[Coordinate-based object records]
"""
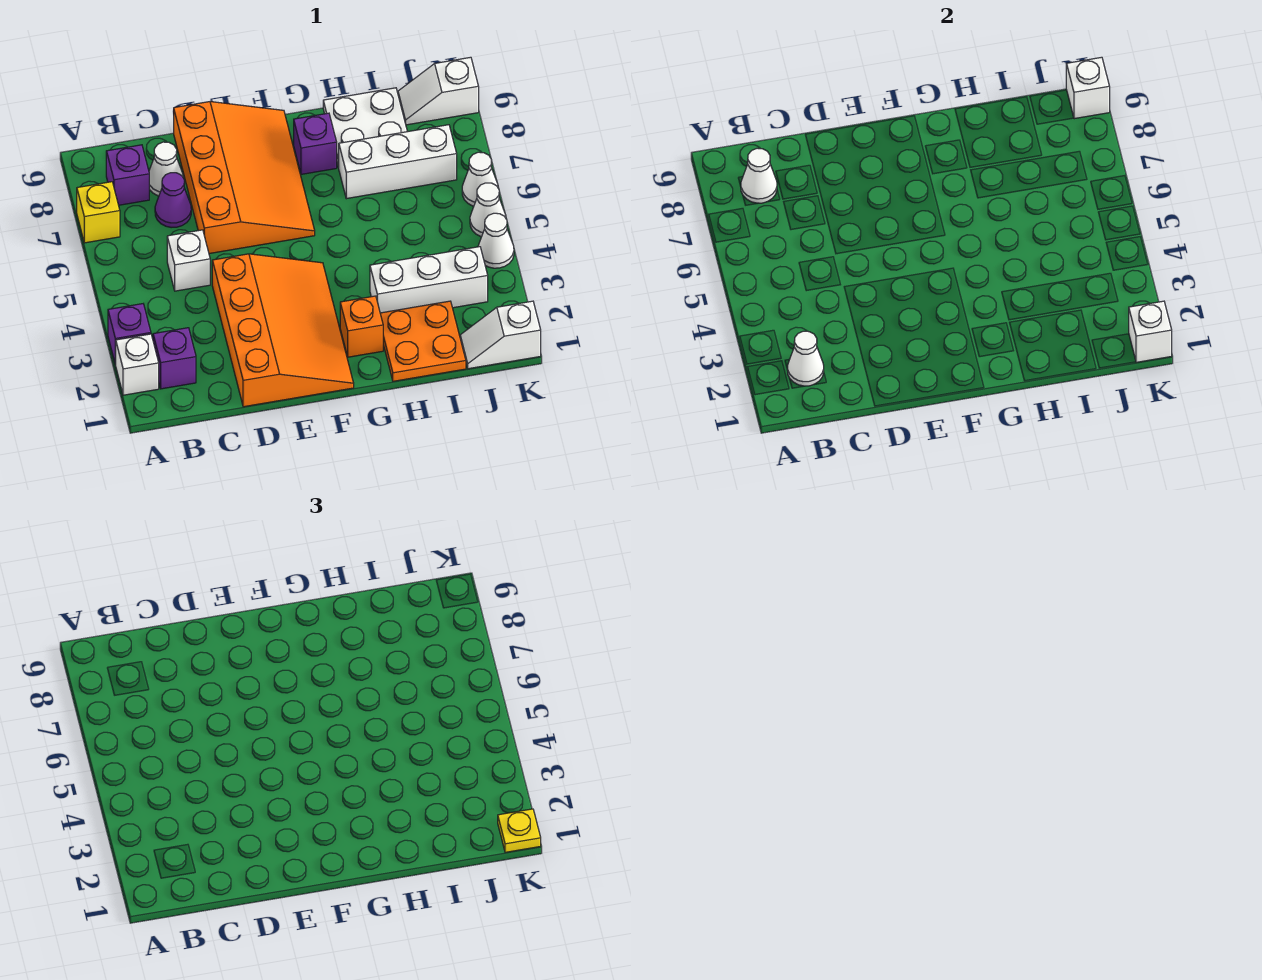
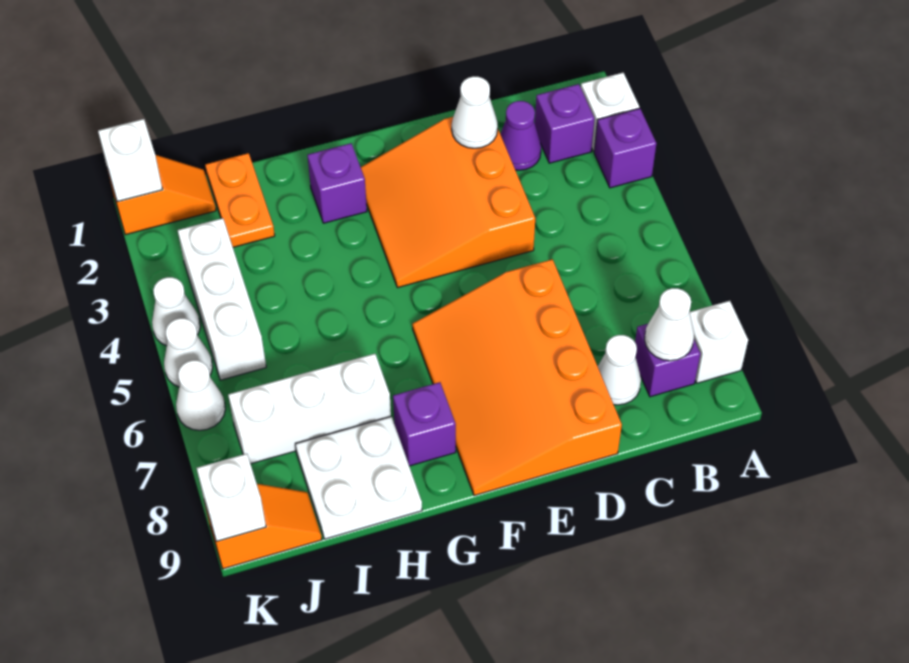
yellow 1x1 brick [77,182,120,243] -> none
white 1x1 cone [788,331,824,386] -> white 1x1 cone moved to [452,76,498,148]
white 1x1 brick [167,230,210,291] -> white 1x1 brick moved to [690,301,748,383]
purple 1x1 cone [155,173,191,228] -> purple 1x1 cone moved to [500,101,541,170]
orange 3x4 slope [212,254,354,407] -> orange 3x3 slope [361,117,535,288]
orange 1x1 brick [340,296,383,357] -> purple 1x1 brick [307,143,367,223]
orange 2x2 plate [380,301,466,381] -> orange 1x2 plate [205,153,275,247]
white 1x3 brick [370,247,488,313] -> white 1x3 brick turned to [178,218,266,380]
white 1x2 slope [460,301,541,369] -> orange 1x2 slope [109,155,216,235]
white 1x2 slope [398,57,479,125] -> orange 1x2 slope [205,484,322,569]
yellow 1x1 plate [498,809,541,852] -> none

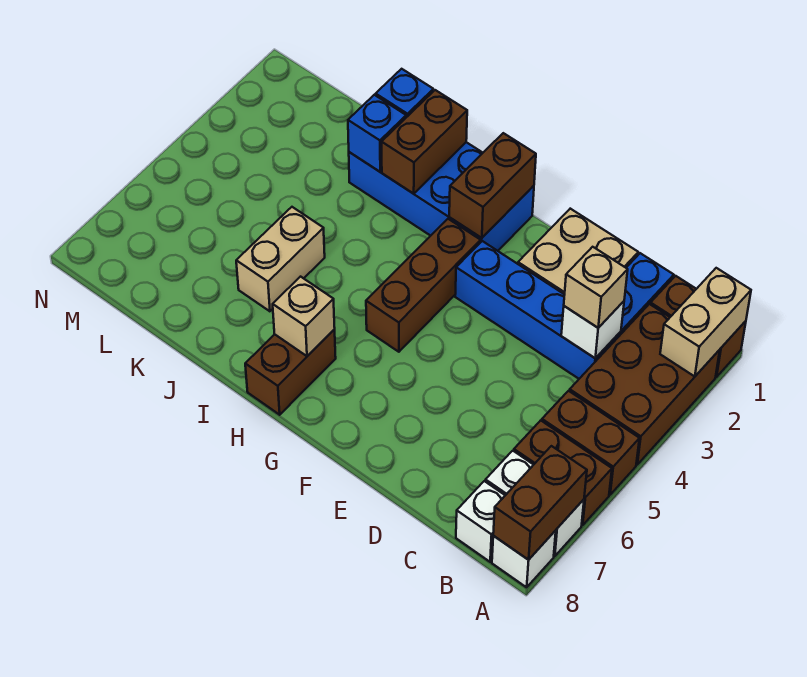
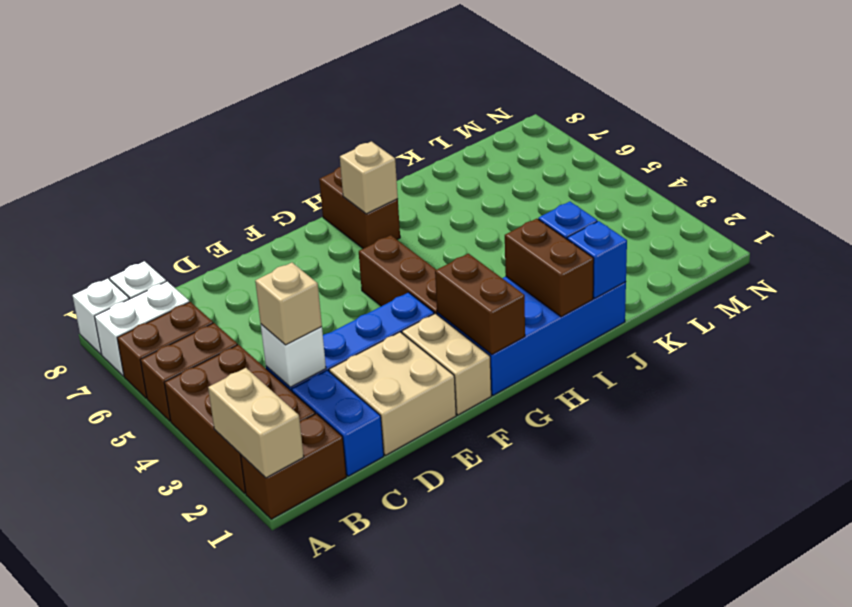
brown 1x2 brick [493,446,587,560] -> none
tan 1x2 brick [236,207,325,311] -> tan 1x2 brick moved to [402,314,491,415]

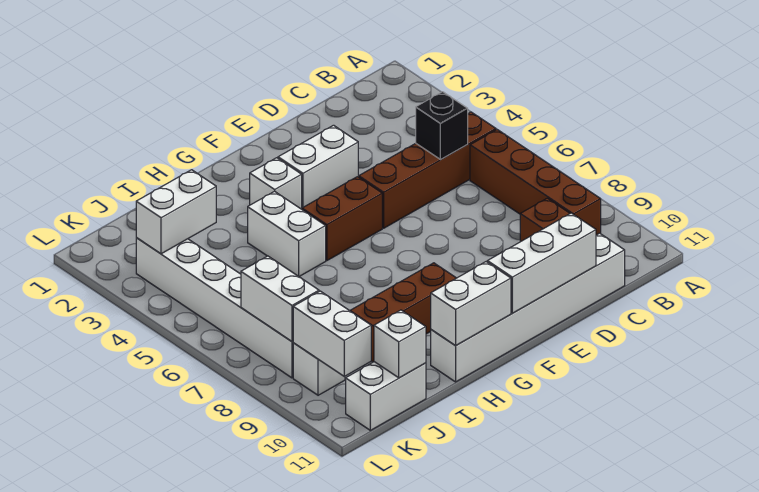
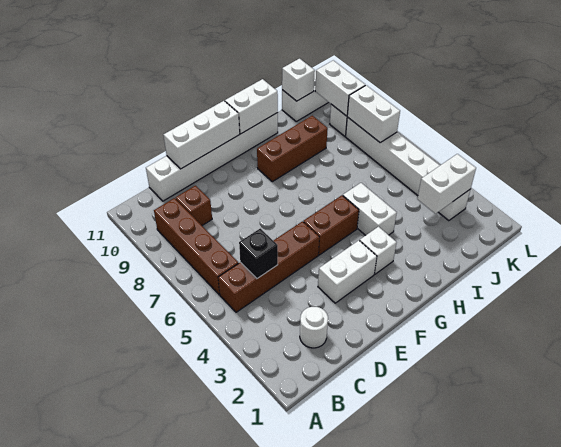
none -> white 1x1 round brick [300,307,328,348]

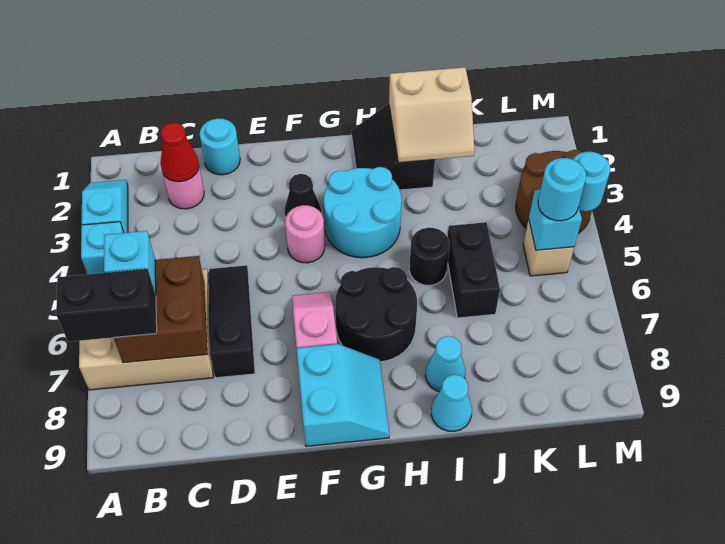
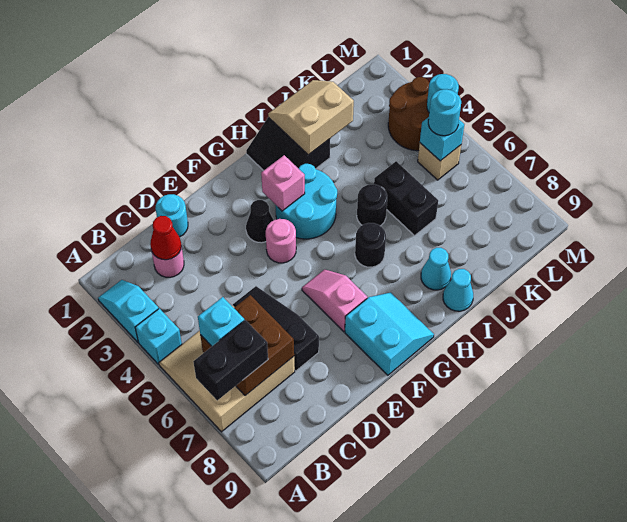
none -> pink 1x1 brick [261,155,305,211]
black 2x2 round brick [335,267,417,362] -> black 1x1 round brick [355,223,386,267]
tan 2x2 slope [389,67,475,163] -> tan 2x2 slope turned to [268,80,354,155]

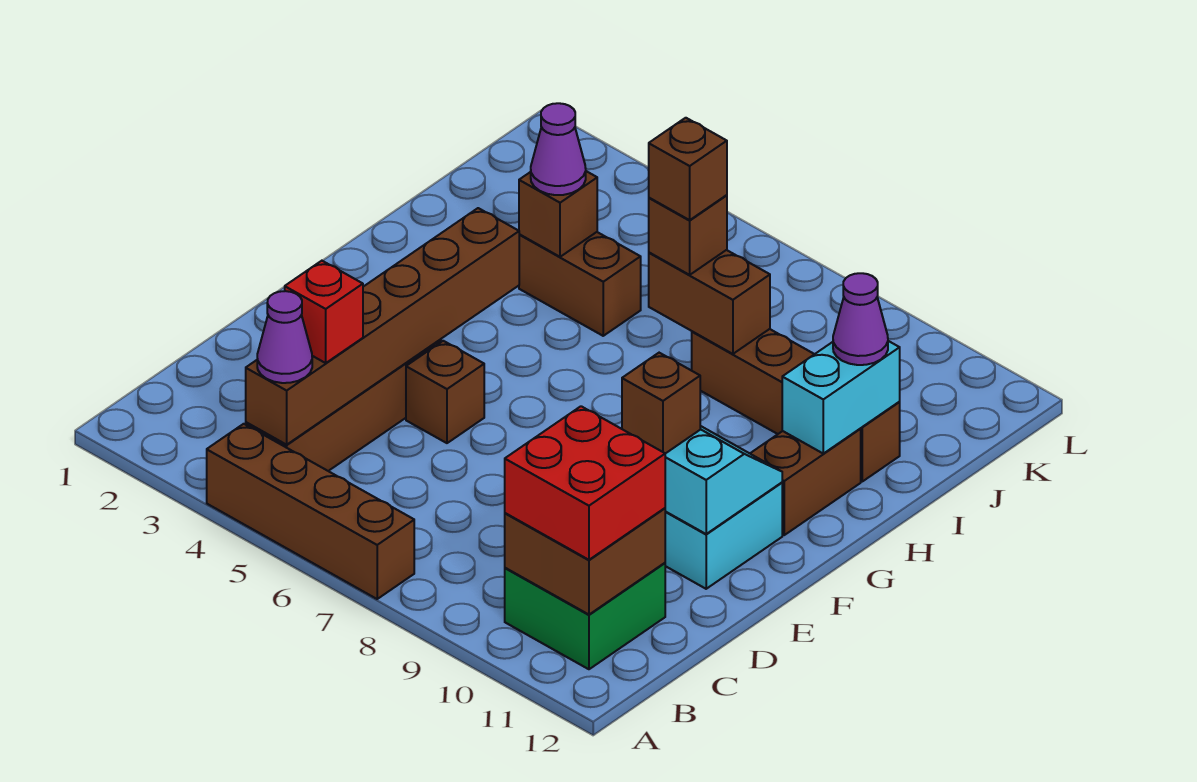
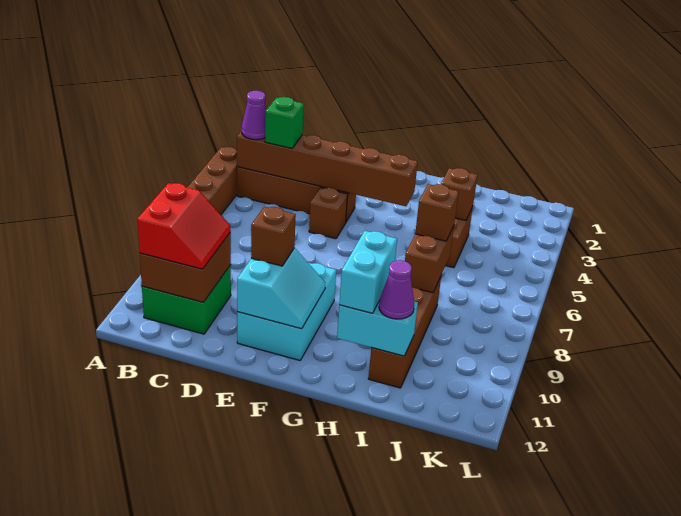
red 2x2 brick [505,406,665,560] -> red 2x2 slope [137,183,231,269]
red 1x1 brick [285,261,363,363] -> green 1x1 brick [265,97,304,148]
brown 1x2 brick [750,429,861,535] -> none
none -> cyan 1x2 brick [339,231,397,313]
purple 1x1 cone [531,103,586,195] -> none
brown 1x1 brick [649,118,727,220] -> none

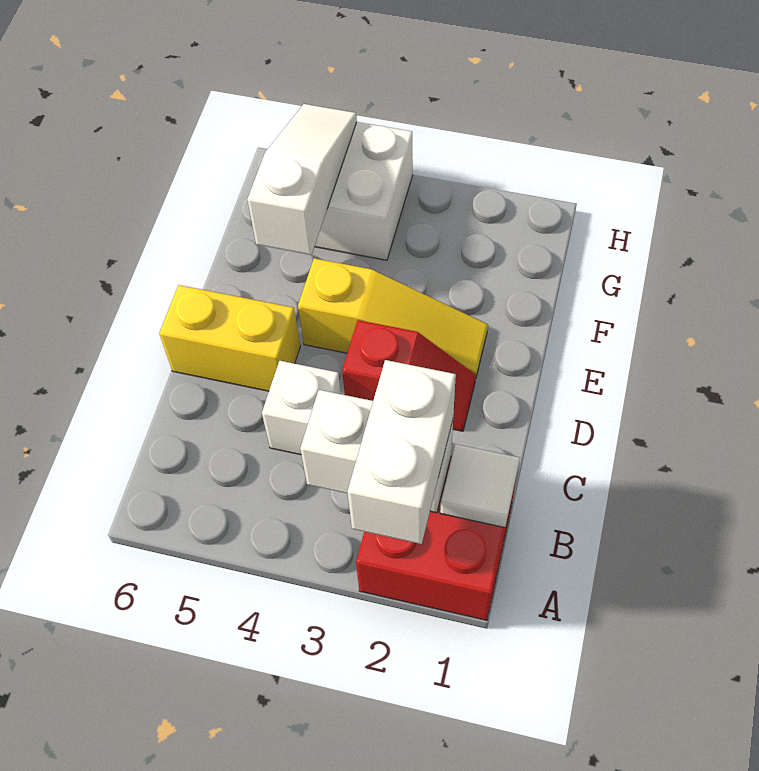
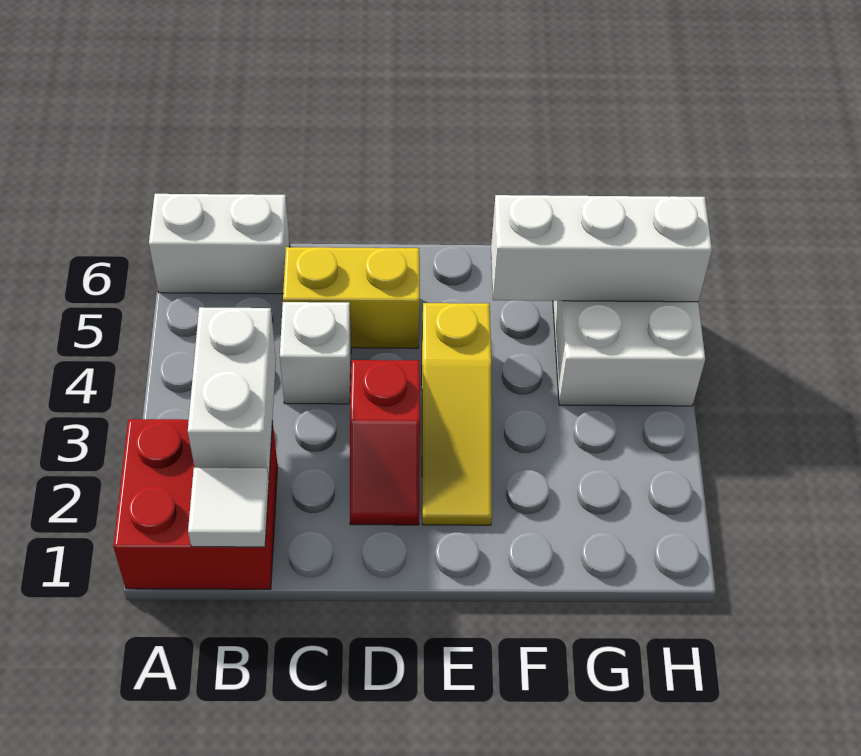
white 1x2 brick [347,360,456,544] -> white 1x2 brick moved to [149,194,290,294]
yellow 1x2 brick [159,285,300,391] -> yellow 1x2 brick turned to [283,247,420,348]
white 1x3 slope [247,104,357,255] -> white 1x3 brick [491,195,712,302]

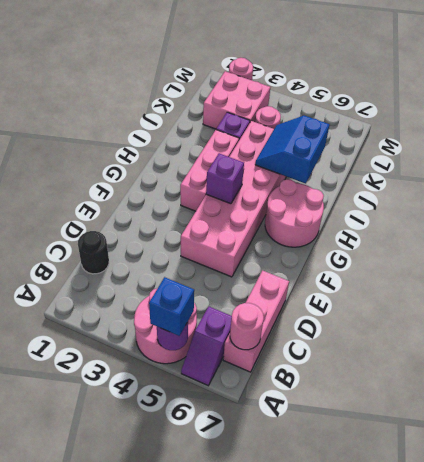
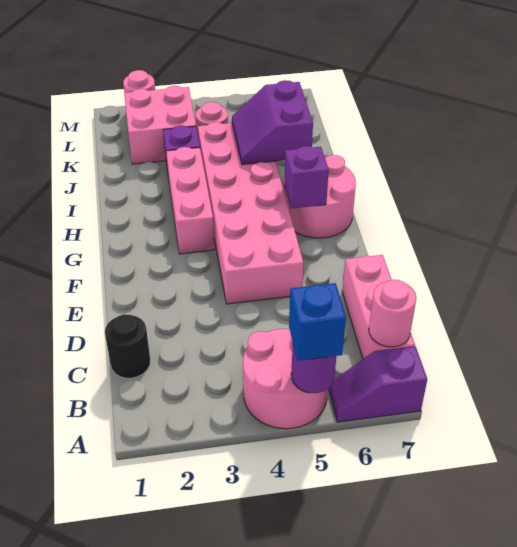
purple 1x2 slope [181,306,232,386] -> purple 1x2 slope turned to [329,346,427,422]
purple 1x1 brick [206,153,244,204] -> purple 1x1 brick moved to [284,146,329,208]
blue 2x2 slope [255,116,330,184] -> purple 2x2 slope [232,80,313,165]

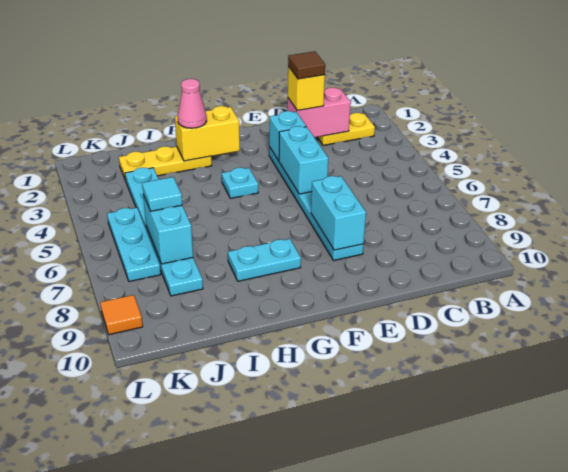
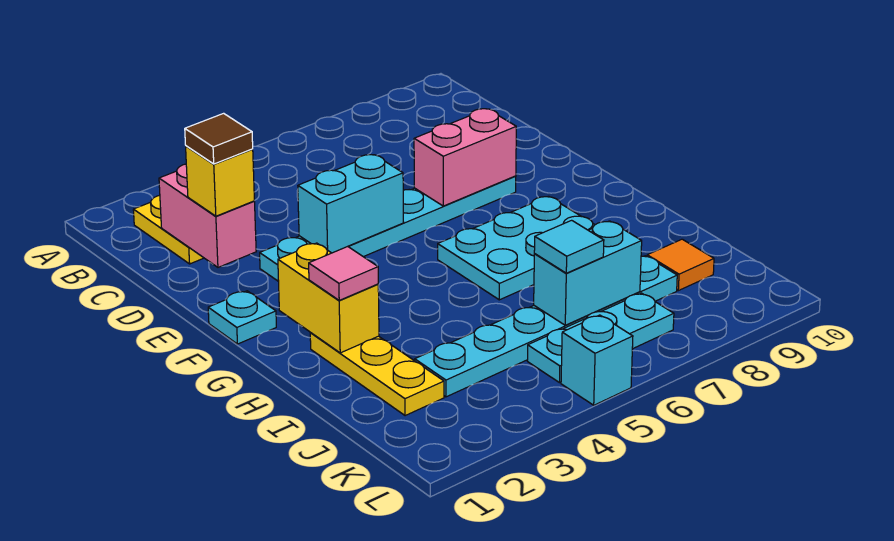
cyan 1x1 brick [269,111,306,161] -> cyan 1x1 brick moved to [561,315,633,405]
cyan 1x2 brick [311,176,366,250] -> pink 1x2 brick [414,109,516,206]
cyan 1x1 plate [222,168,258,198] -> cyan 1x1 plate moved to [208,291,276,344]
cyan 1x2 plate [228,239,301,281] -> cyan 2x3 plate [438,196,595,300]
pink 1x1 cone [178,79,207,128] -> pink 1x1 tile [309,246,378,300]
orange 1x1 tile [100,295,143,335] -> orange 1x1 tile moved to [647,239,714,291]

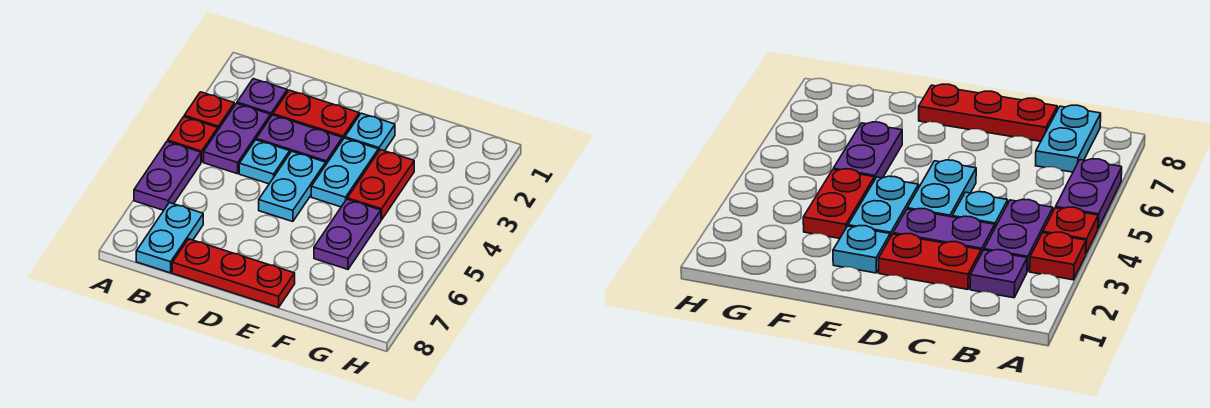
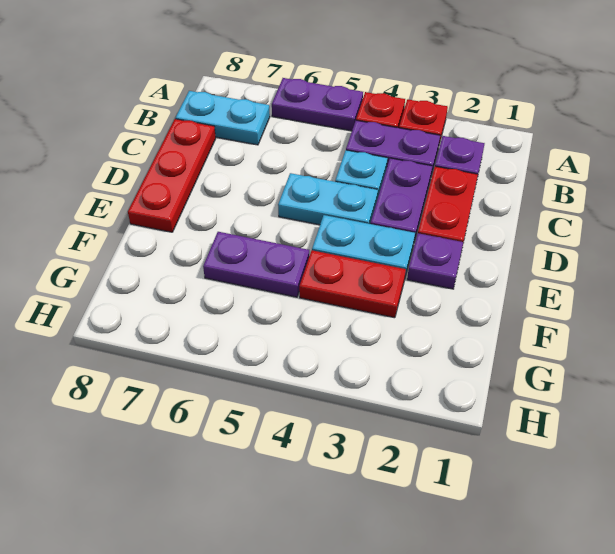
cyan 1x1 plate [345,113,395,152] -> purple 1x1 plate [407,233,463,289]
"""
What's needed is an exact copy of the lines above from the one with "red 2x2 brick" through the one with "cyan 1x2 brick [311,176,366,250]", both included; the pictures stay out.

- [Written solution]
red 2x2 brick [505,406,665,560] -> red 2x2 slope [137,183,231,269]
red 1x1 brick [285,261,363,363] -> green 1x1 brick [265,97,304,148]
brown 1x2 brick [750,429,861,535] -> none
none -> cyan 1x2 brick [339,231,397,313]
purple 1x1 cone [531,103,586,195] -> none
brown 1x1 brick [649,118,727,220] -> none

white 1x2 brick [347,360,456,544] -> white 1x2 brick moved to [149,194,290,294]
yellow 1x2 brick [159,285,300,391] -> yellow 1x2 brick turned to [283,247,420,348]
white 1x3 slope [247,104,357,255] -> white 1x3 brick [491,195,712,302]

purple 1x2 slope [181,306,232,386] -> purple 1x2 slope turned to [329,346,427,422]
purple 1x1 brick [206,153,244,204] -> purple 1x1 brick moved to [284,146,329,208]
blue 2x2 slope [255,116,330,184] -> purple 2x2 slope [232,80,313,165]

cyan 1x1 brick [269,111,306,161] -> cyan 1x1 brick moved to [561,315,633,405]
cyan 1x2 brick [311,176,366,250] -> pink 1x2 brick [414,109,516,206]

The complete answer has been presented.